#### TASK INPUTS ####

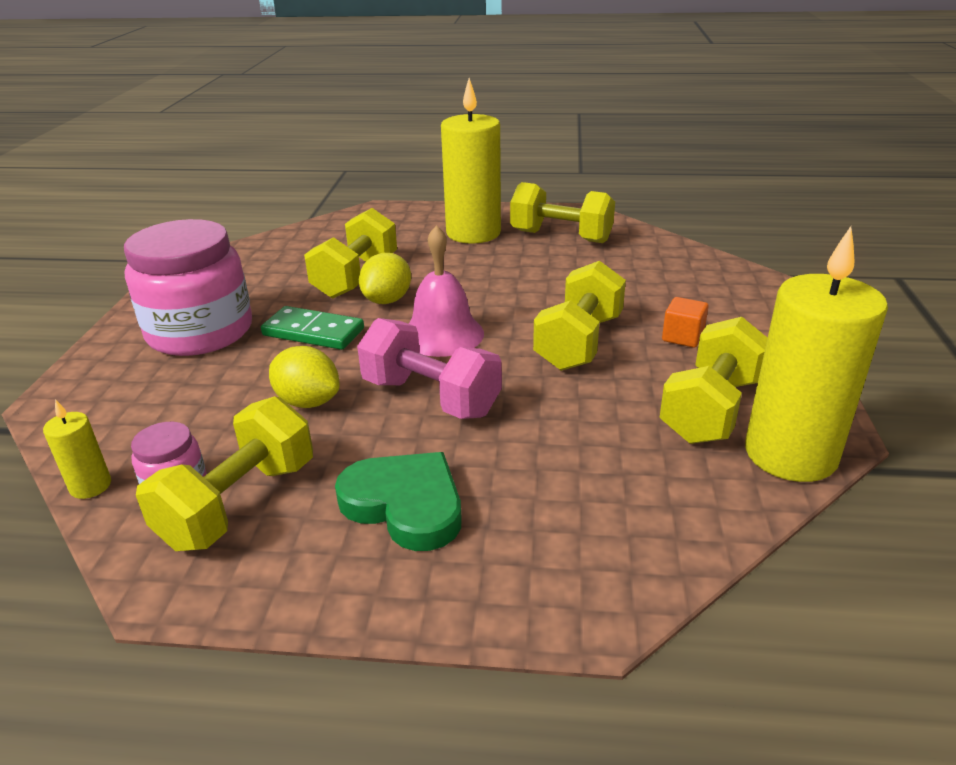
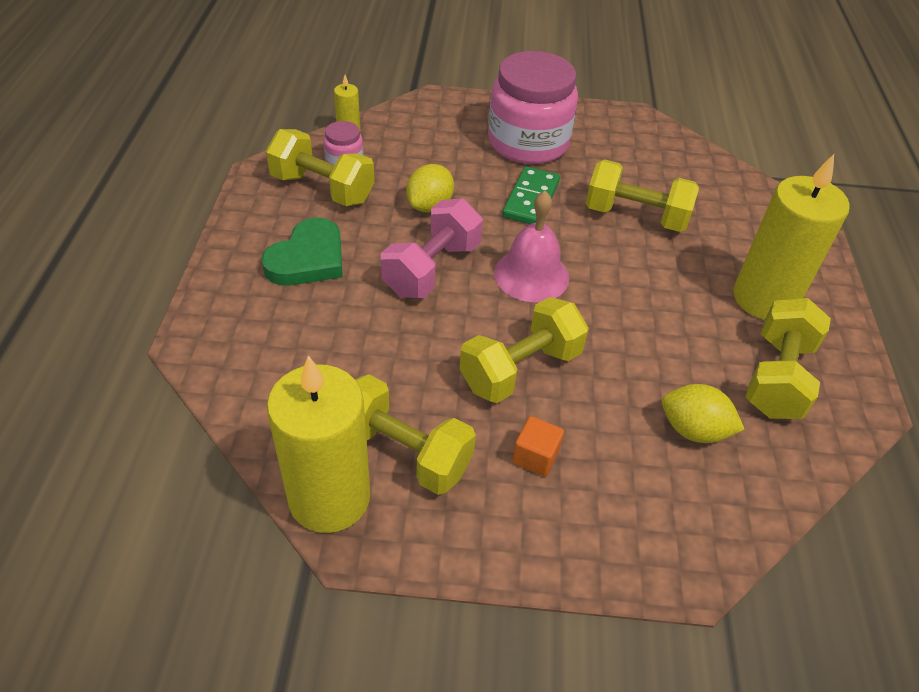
camera: 85 degrees right, 15 degrees up
yellow lemon [359,253,411,304] -> yellow lemon moved to [662,384,745,443]
yellow dumbbell [533,261,626,371] -> yellow dumbbell turned 60 degrees counterclockwise [459,297,589,403]

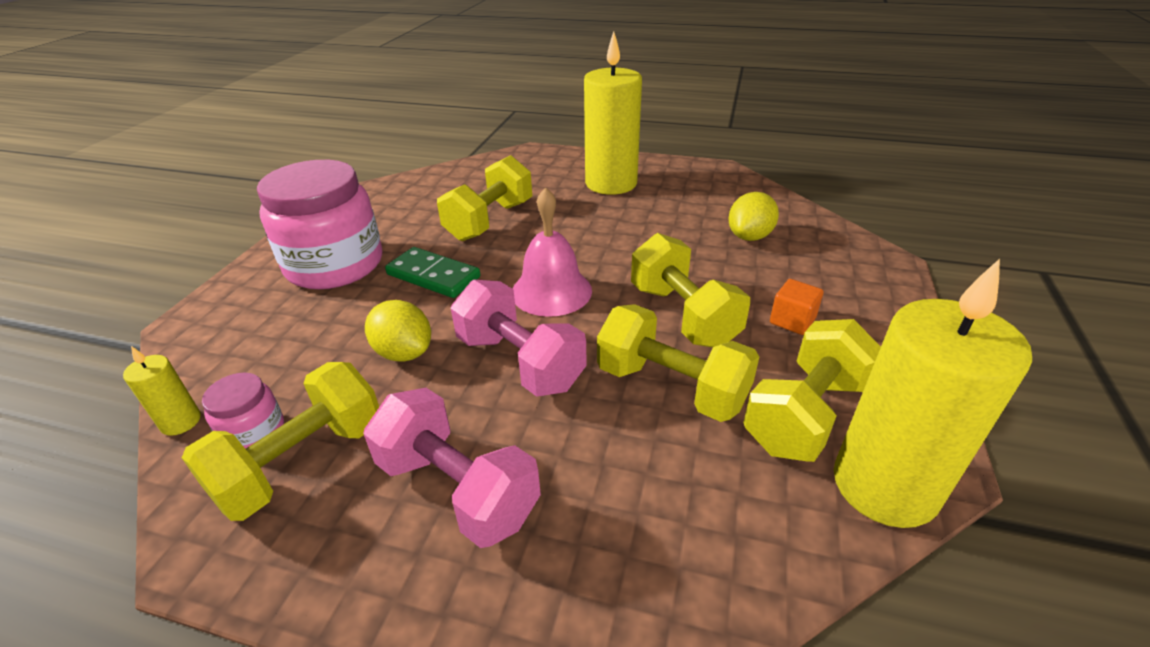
camera: 75 degrees left, 10 degrees down
green heart [261,218,343,286] -> pink dumbbell [363,388,541,548]
yellow dumbbell [746,298,831,419] -> yellow dumbbell moved to [597,304,759,422]

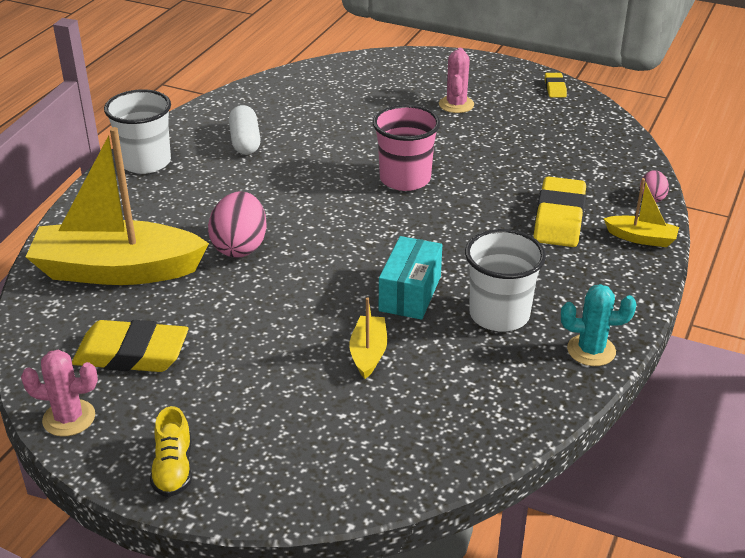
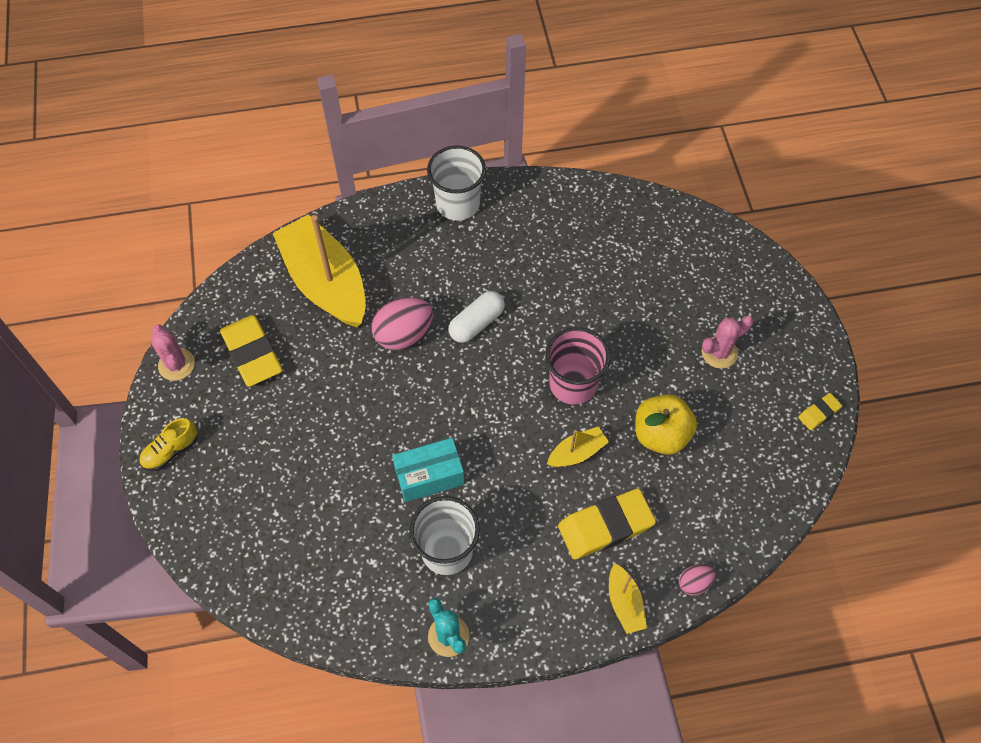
camera: 55 degrees right, 25 degrees up
white capsule [229,105,261,155] -> white capsule moved to [449,291,505,343]
yellow boat [350,298,387,379] -> yellow boat moved to [547,426,609,467]
none -> yellow apple [635,394,697,455]

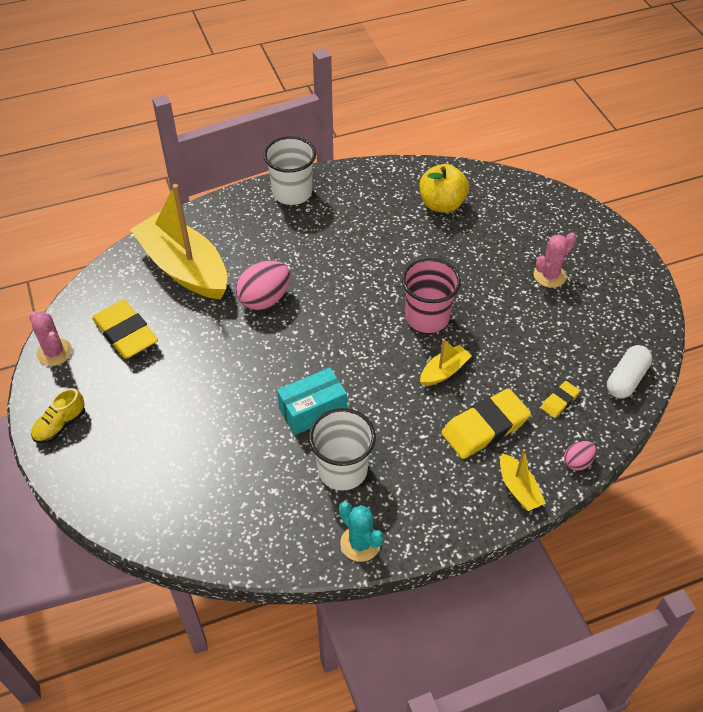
camera: 10 degrees left, 10 degrees down
white capsule [449,291,505,343] -> white capsule moved to [607,345,652,399]
yellow apple [635,394,697,455] -> yellow apple moved to [420,164,469,213]
yellow eraser [798,393,842,430] -> yellow eraser moved to [541,381,580,418]

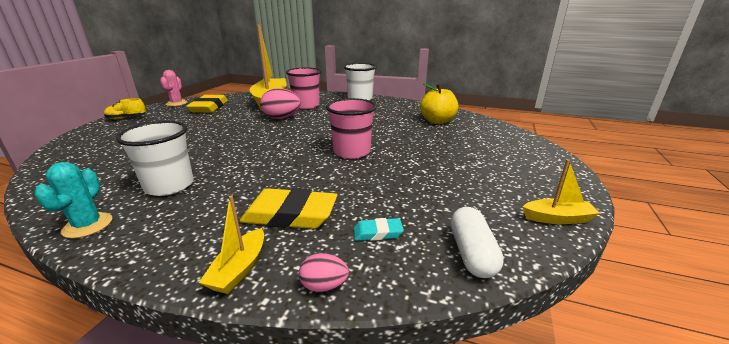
camera: 40 degrees right, 25 degrees down
turquoise box [277,368,347,435] -> none
yellow boat [420,339,472,386] -> yellow boat moved to [523,159,600,224]
pink cactus [534,233,577,288] -> none
yellow eraser [541,381,580,418] -> turquoise eraser [354,218,404,241]
white capsule [607,345,652,399] -> white capsule turned 75 degrees counterclockwise [450,207,504,278]
none -> pink cup [286,68,321,109]

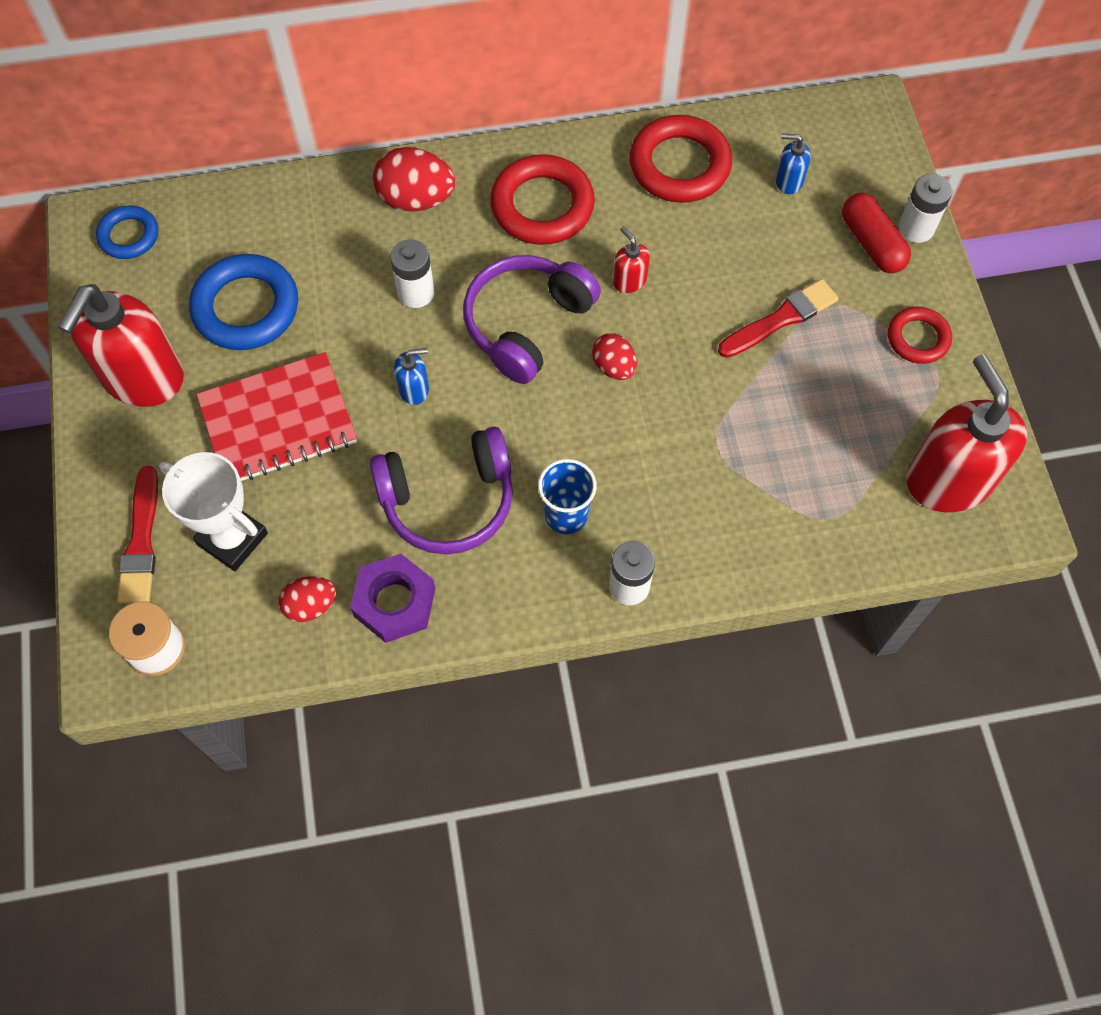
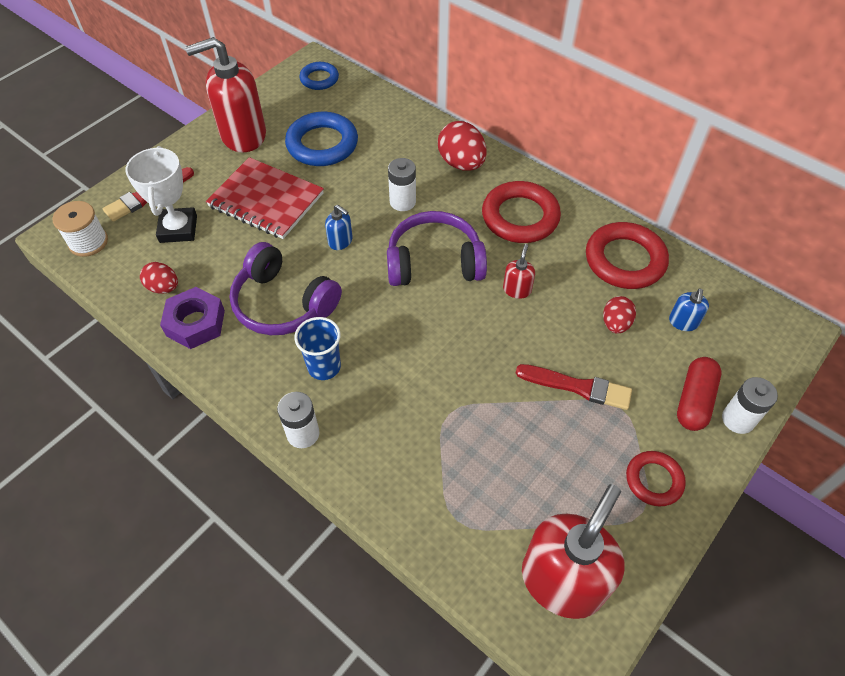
camera: 50 degrees right, 10 degrees down
red egg [592,333,637,380] -> red egg moved to [603,296,636,334]
blue soap dispenser [776,133,811,194] -> blue soap dispenser turned 135 degrees counterclockwise [669,288,709,331]

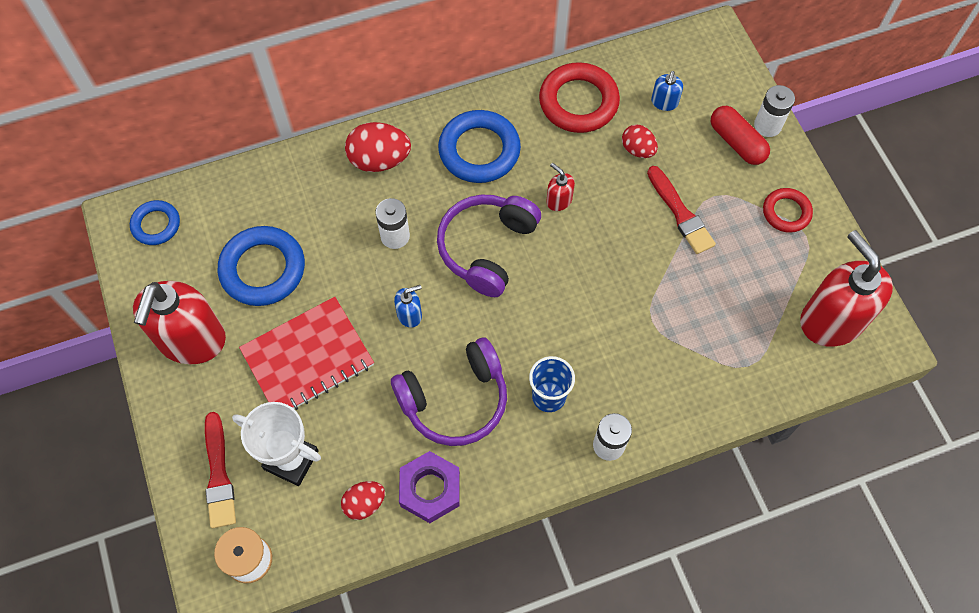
camera: 60 degrees left, 10 degrees up
red ring [482,181,561,243] -> blue ring [438,110,521,183]
red brush [515,364,632,410] -> red brush turned 105 degrees clockwise [647,166,716,254]
blue soap dispenser [669,288,709,331] -> blue soap dispenser turned 60 degrees clockwise [651,71,683,111]

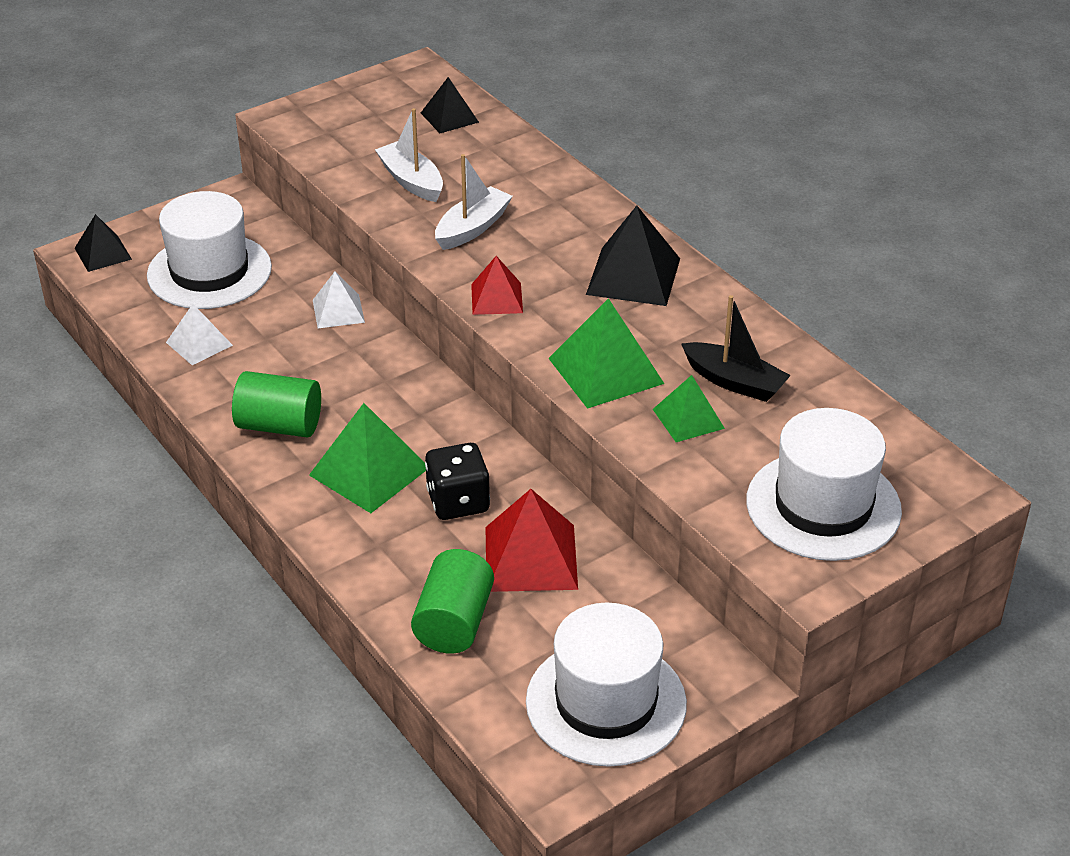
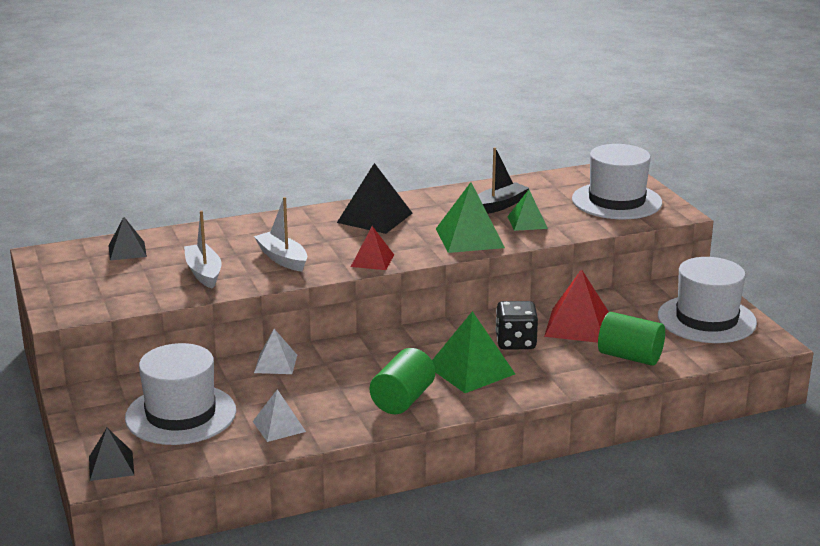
camera: 75 degrees left, 15 degrees down
white boat [375,108,443,202] -> white boat turned 90 degrees clockwise [184,211,221,289]

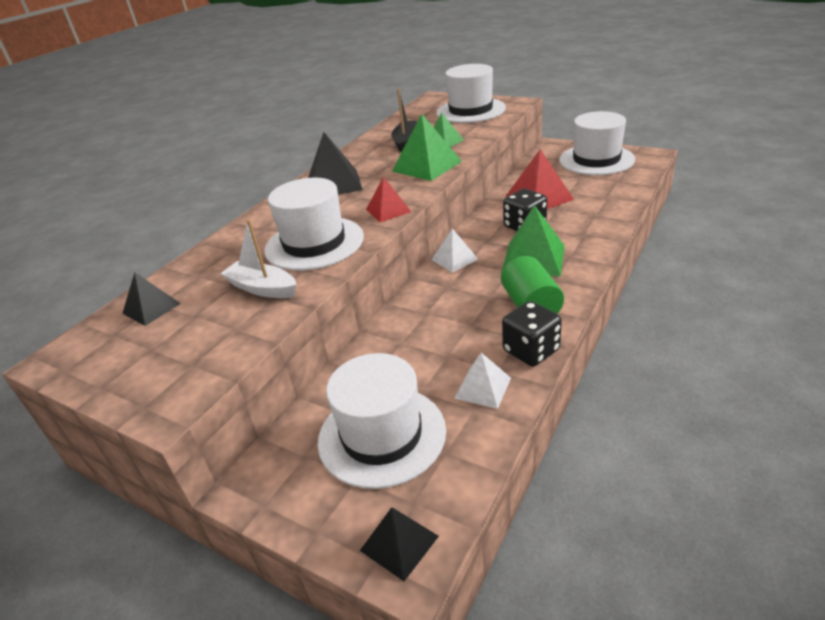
camera: 35 degrees left, 10 degrees up
white boat [254,197,307,272] -> white hat [264,178,364,271]
white pyramid [254,329,297,374] -> white pyramid moved to [431,228,478,273]
green cylinder [598,312,665,366] -> none
none -> black dice [502,301,562,367]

####

▶ [WORK INSTRUCTIONS] Produce an exact reproduction of the listing above, limited to the lines starting at the line with "none -> yellow apple [635,394,697,455]" and ending at the line with "none -> pink cup [286,68,321,109]", both kept, with every picture left out.

▶ [RESPONSE]
none -> yellow apple [635,394,697,455]

camera: 10 degrees left, 10 degrees down
white capsule [449,291,505,343] -> white capsule moved to [607,345,652,399]
yellow apple [635,394,697,455] -> yellow apple moved to [420,164,469,213]
yellow eraser [798,393,842,430] -> yellow eraser moved to [541,381,580,418]

camera: 40 degrees right, 25 degrees down
turquoise box [277,368,347,435] -> none
yellow boat [420,339,472,386] -> yellow boat moved to [523,159,600,224]
pink cactus [534,233,577,288] -> none
yellow eraser [541,381,580,418] -> turquoise eraser [354,218,404,241]
white capsule [607,345,652,399] -> white capsule turned 75 degrees counterclockwise [450,207,504,278]
none -> pink cup [286,68,321,109]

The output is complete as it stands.